▸ THE RECORDS:
————————

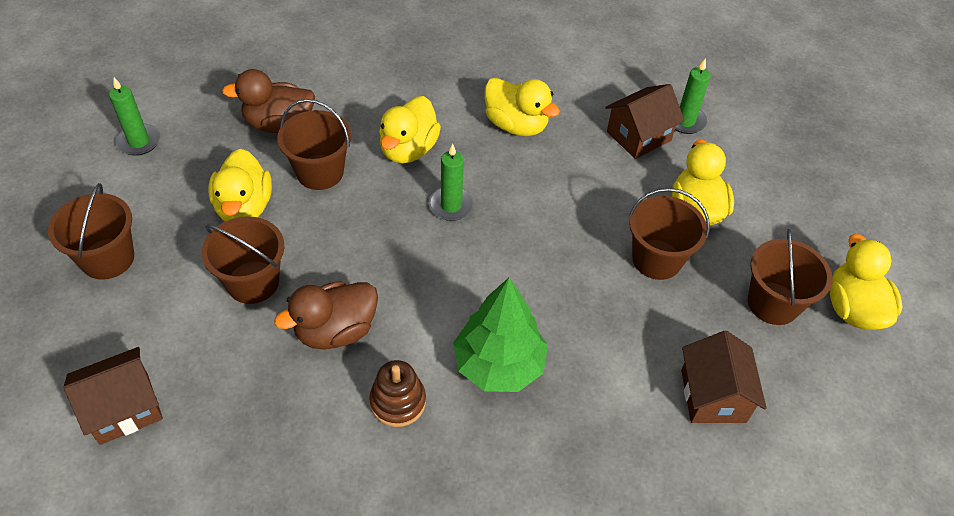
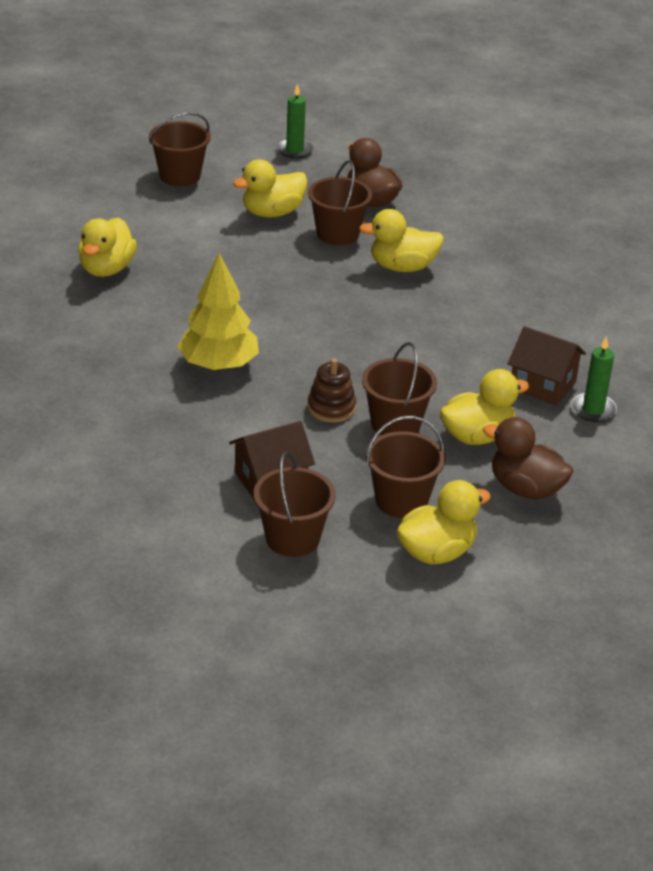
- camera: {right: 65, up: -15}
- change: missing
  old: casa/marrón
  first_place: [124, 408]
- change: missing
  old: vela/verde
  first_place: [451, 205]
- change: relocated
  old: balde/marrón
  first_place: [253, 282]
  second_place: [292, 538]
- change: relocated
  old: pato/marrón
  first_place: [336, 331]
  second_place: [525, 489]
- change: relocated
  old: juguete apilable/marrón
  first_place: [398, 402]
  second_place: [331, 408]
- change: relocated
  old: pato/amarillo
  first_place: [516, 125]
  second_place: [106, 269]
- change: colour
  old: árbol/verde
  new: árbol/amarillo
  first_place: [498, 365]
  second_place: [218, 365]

————————

Output the entries above exactly as given, but strip out the pictures.

- camera: {right: 65, up: -15}
- change: missing
  old: casa/marrón
  first_place: [124, 408]
- change: missing
  old: vela/verde
  first_place: [451, 205]
- change: relocated
  old: balde/marrón
  first_place: [253, 282]
  second_place: [292, 538]
- change: relocated
  old: pato/marrón
  first_place: [336, 331]
  second_place: [525, 489]
- change: relocated
  old: juguete apilable/marrón
  first_place: [398, 402]
  second_place: [331, 408]
- change: relocated
  old: pato/amarillo
  first_place: [516, 125]
  second_place: [106, 269]
- change: colour
  old: árbol/verde
  new: árbol/amarillo
  first_place: [498, 365]
  second_place: [218, 365]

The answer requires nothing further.